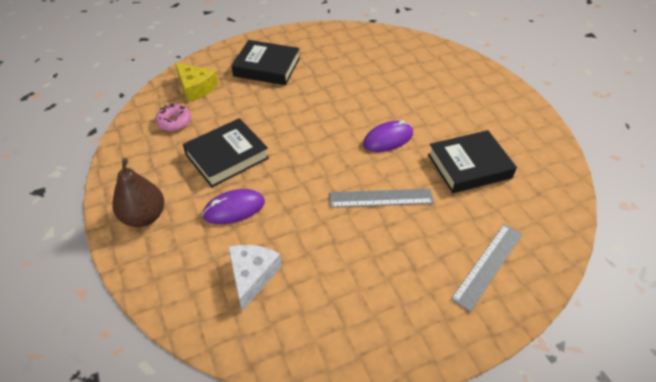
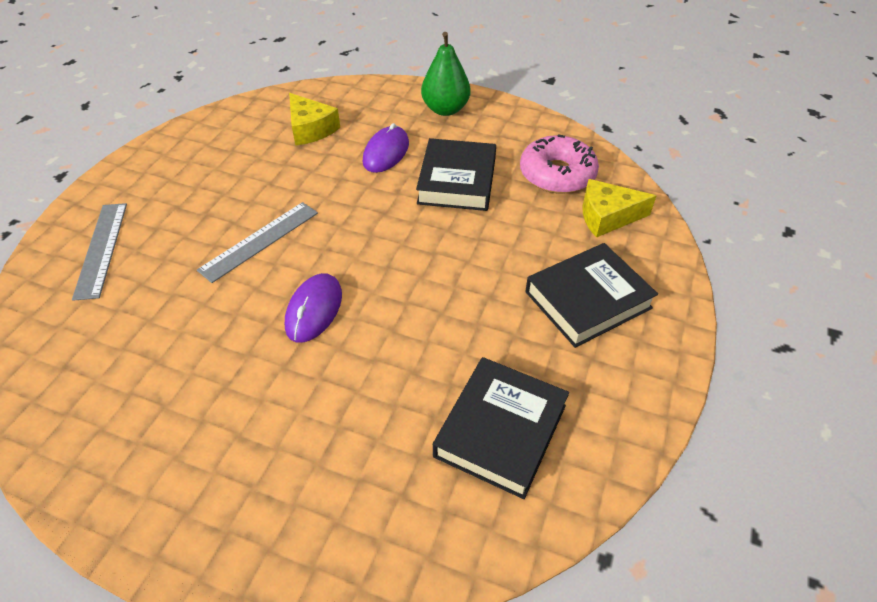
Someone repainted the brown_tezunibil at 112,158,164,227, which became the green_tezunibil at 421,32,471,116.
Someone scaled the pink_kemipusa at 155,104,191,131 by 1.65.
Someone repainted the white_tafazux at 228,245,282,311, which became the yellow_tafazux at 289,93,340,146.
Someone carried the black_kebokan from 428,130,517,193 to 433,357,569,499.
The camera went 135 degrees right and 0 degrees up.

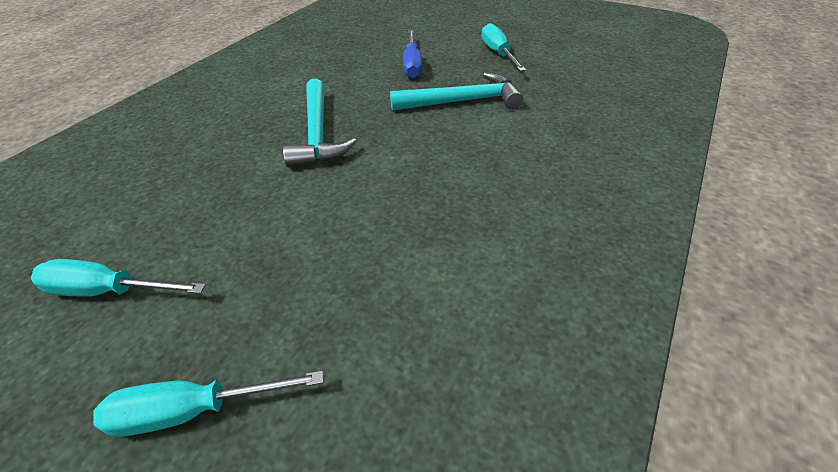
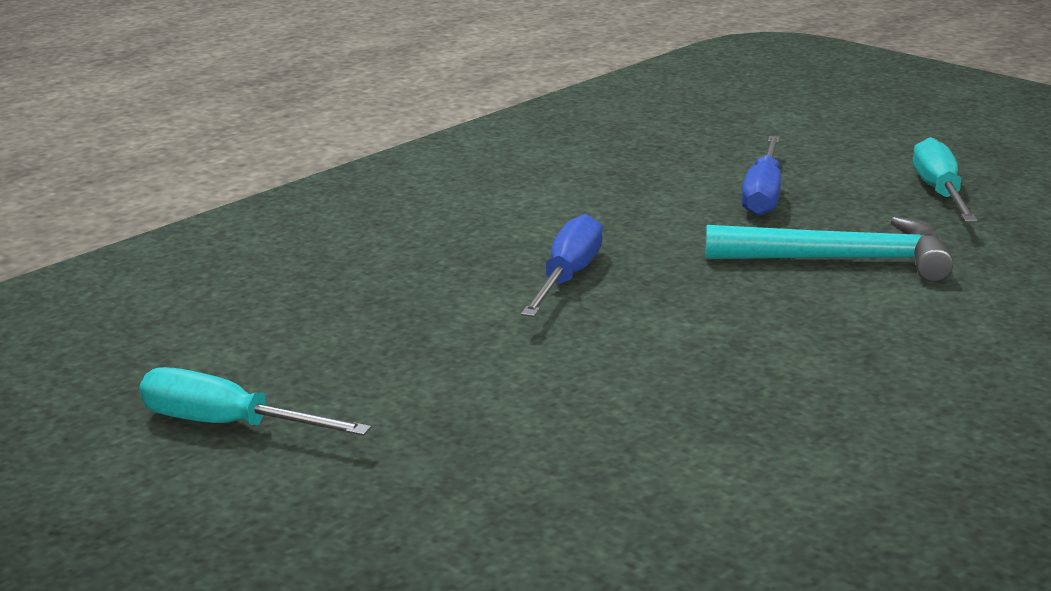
Someone took away the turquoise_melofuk at 93,371,323,437.
Someone swapped the turquoise_vifobok at 283,78,356,168 for the blue_melofuk at 521,214,603,317.
The camera went 15 degrees right and 20 degrees down.

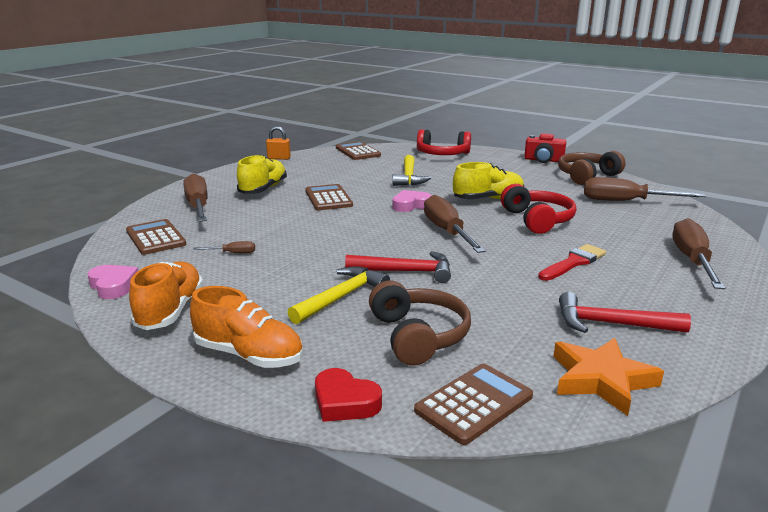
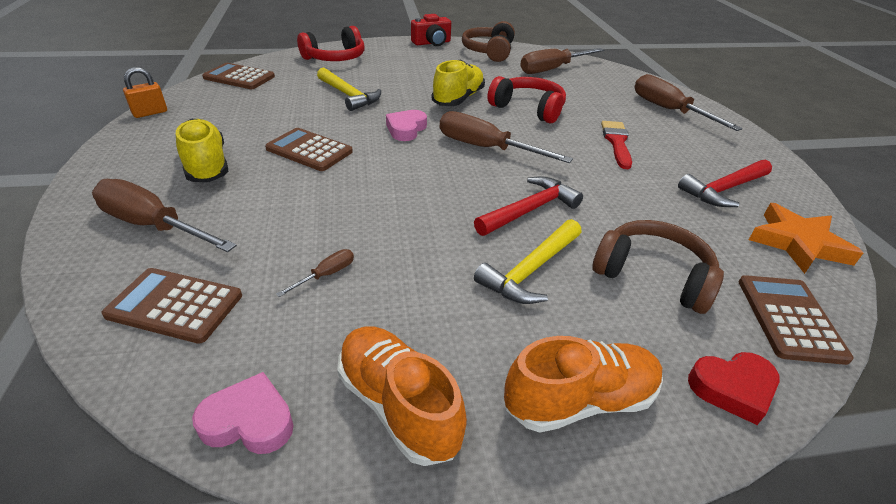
Someone rotated the yellow_vifobok at 287,266,390,324 by 135 degrees counterclockwise.
The camera went 45 degrees left and 15 degrees up.

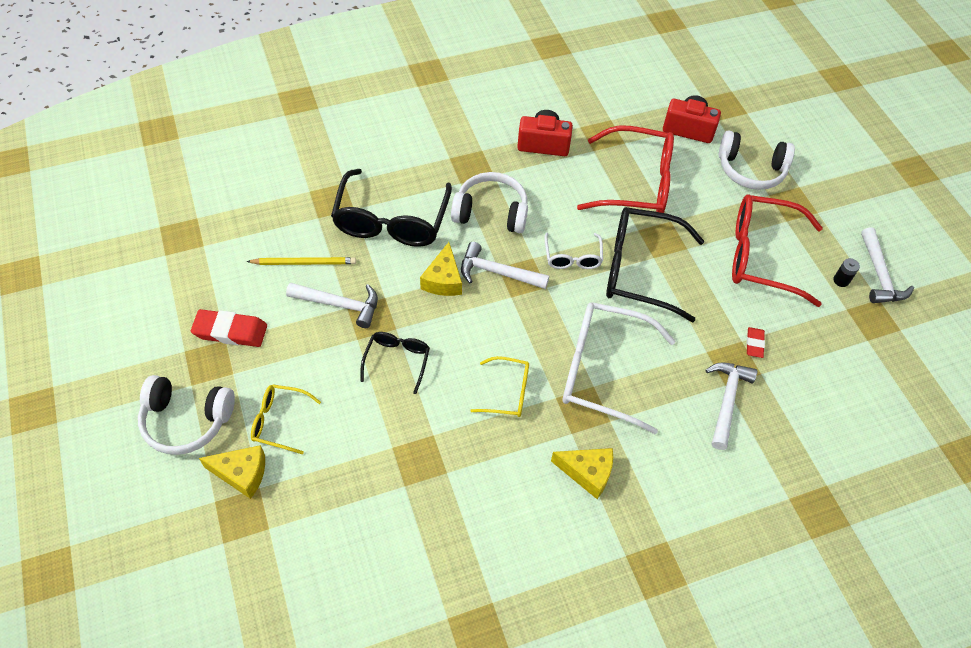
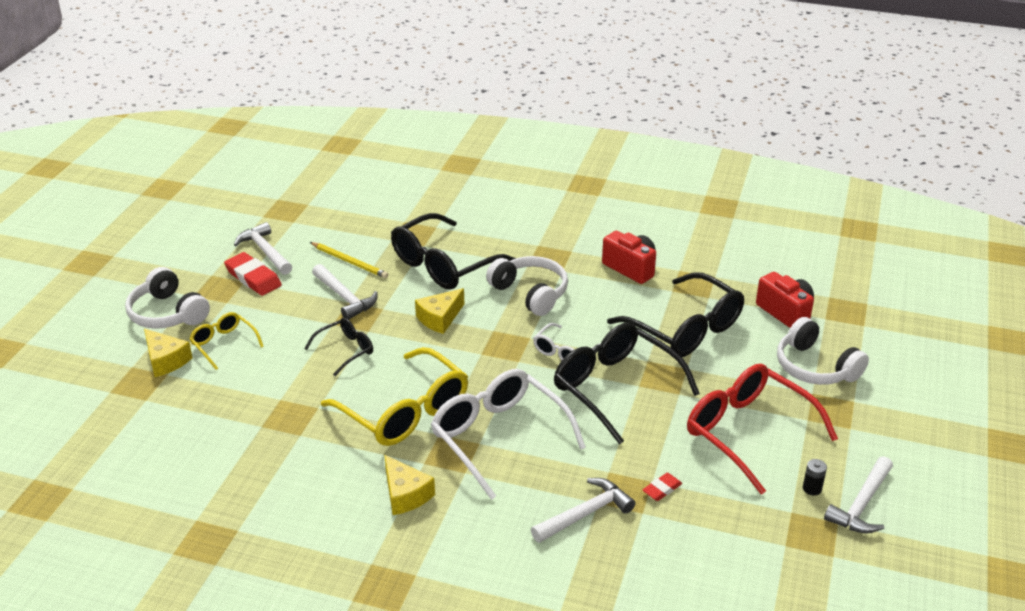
Someone carried the white_vifobok from 461,242,549,289 to 234,222,292,275.
Someone scaled the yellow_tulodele at 470,356,529,417 by 1.95.
Someone repainted the red_tulodele at 577,125,674,213, which became the black_tulodele at 607,272,744,357.
The camera went 40 degrees right and 20 degrees down.

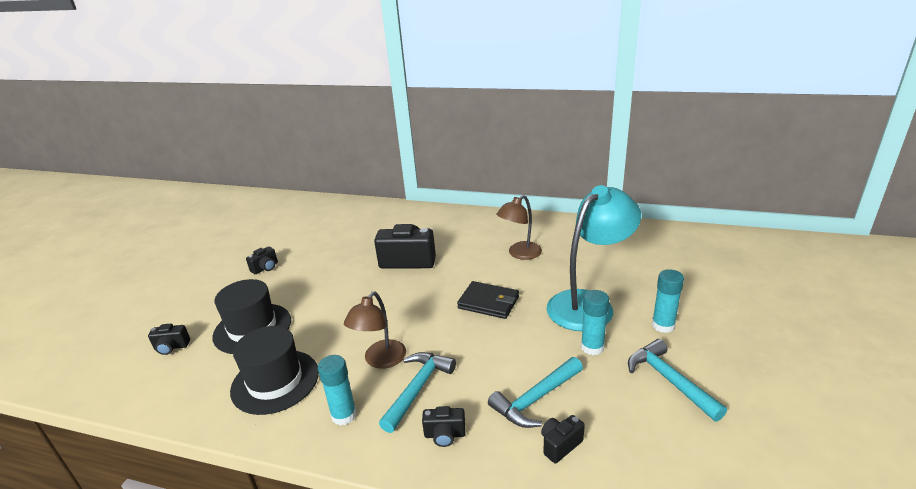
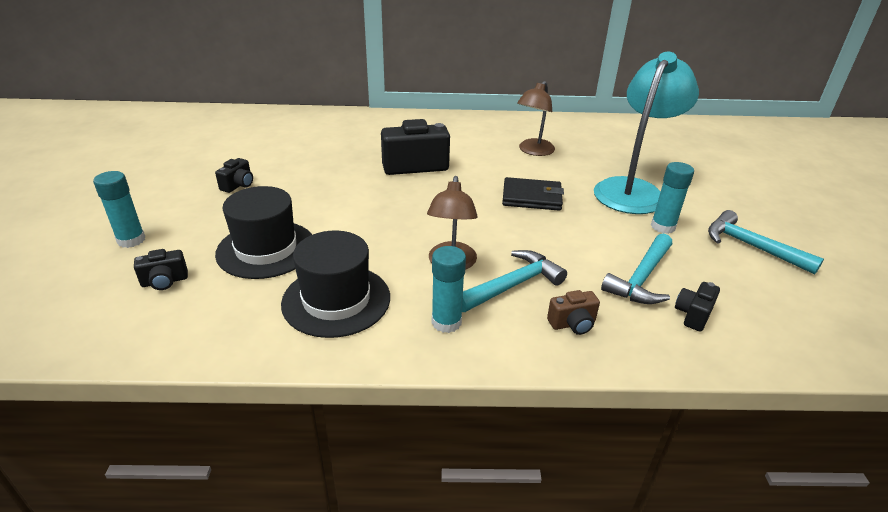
Someone rotated the turquoise_vifobok at 379,352,456,433 by 45 degrees clockwise.
Someone repainted the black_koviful at 422,406,466,447, which became the brown_koviful at 547,290,600,335.
Someone carried the turquoise_mesalozun from 652,269,684,333 to 93,171,145,248.
The camera went 20 degrees left and 5 degrees up.

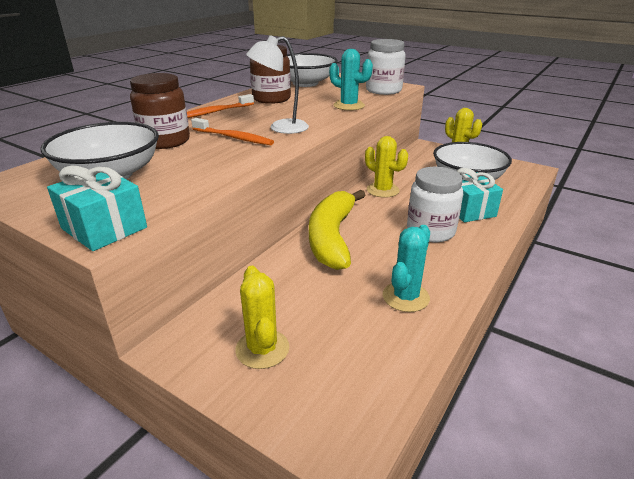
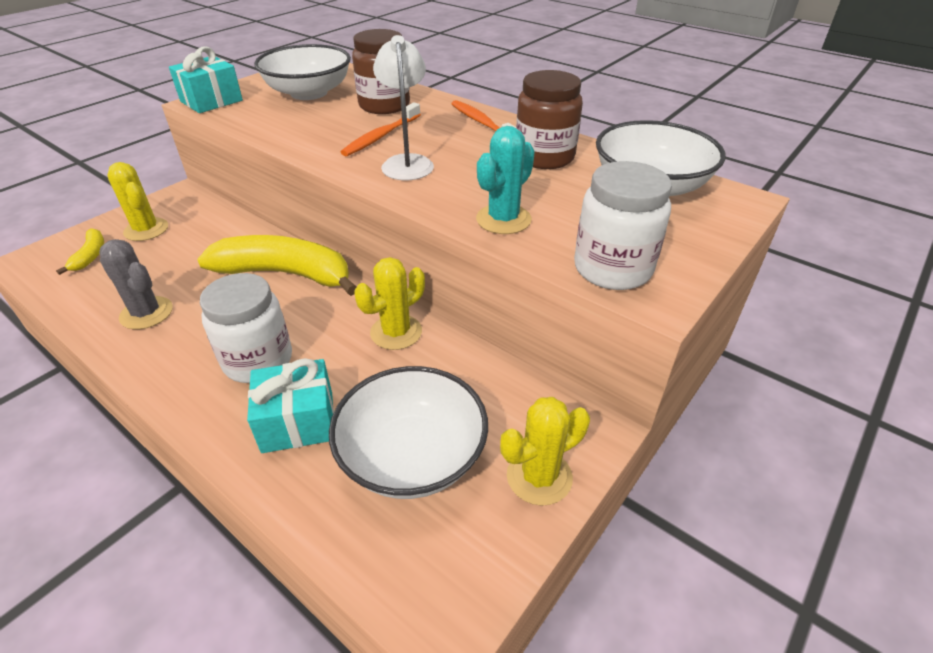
Someone rotated the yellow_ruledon at 235,266,289,369 by 60 degrees clockwise.
Someone repainted the turquoise_ruledon at 383,225,430,312, which became the grey_ruledon at 99,239,173,329.
Someone put down the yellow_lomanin at 56,228,104,275.
The camera went 95 degrees right and 10 degrees up.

---+---

# Exercise:
Give back, exactly as written, the lines from the top of the material through the line with "Someone repainted the white_tafazux", ends included and pictures left aside.

# Written answer:
Someone repainted the brown_tezunibil at 112,158,164,227, which became the green_tezunibil at 421,32,471,116.
Someone scaled the pink_kemipusa at 155,104,191,131 by 1.65.
Someone repainted the white_tafazux at 228,245,282,311, which became the yellow_tafazux at 289,93,340,146.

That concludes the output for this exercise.